- **Job**: Could you please reproduce the entries exactly, leaving out any pictures?

- **Given information**:
- - - - -

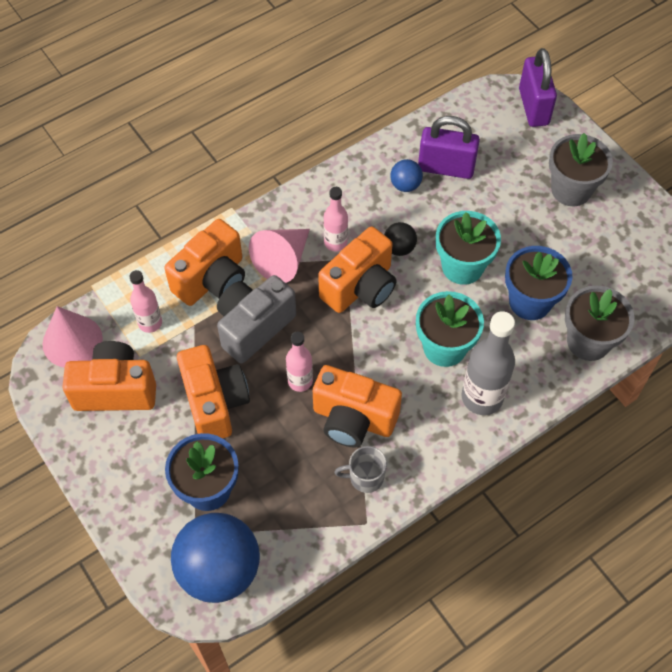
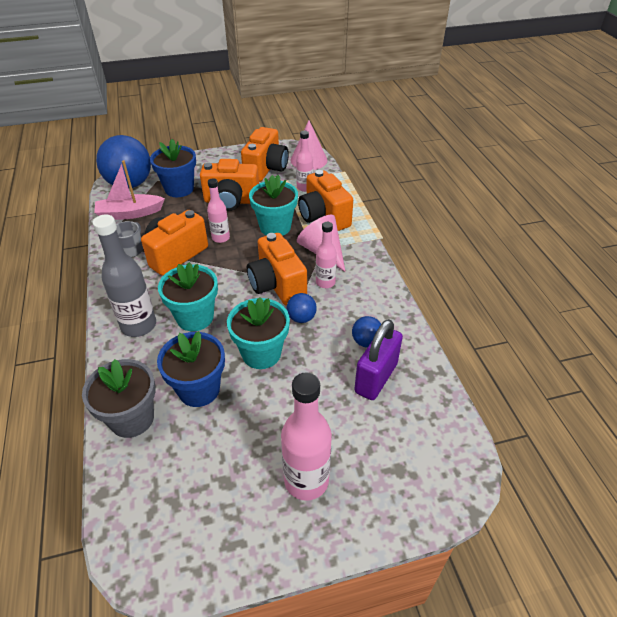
camera: 110 degrees right, 15 degrees down
grey camera [217,275,296,363] -> turquoise flower pot [249,175,298,236]
black ball [384,222,417,256] -> blue ball [287,293,317,323]
purple padlock [519,48,557,127] -> none
grey flower pot [549,133,613,206] -> pink bottle [281,372,332,501]
none -> pink boat [94,160,165,220]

- - - - -

- **Solution to the problem**:
camera: 110 degrees right, 15 degrees down
grey camera [217,275,296,363] -> turquoise flower pot [249,175,298,236]
black ball [384,222,417,256] -> blue ball [287,293,317,323]
purple padlock [519,48,557,127] -> none
grey flower pot [549,133,613,206] -> pink bottle [281,372,332,501]
none -> pink boat [94,160,165,220]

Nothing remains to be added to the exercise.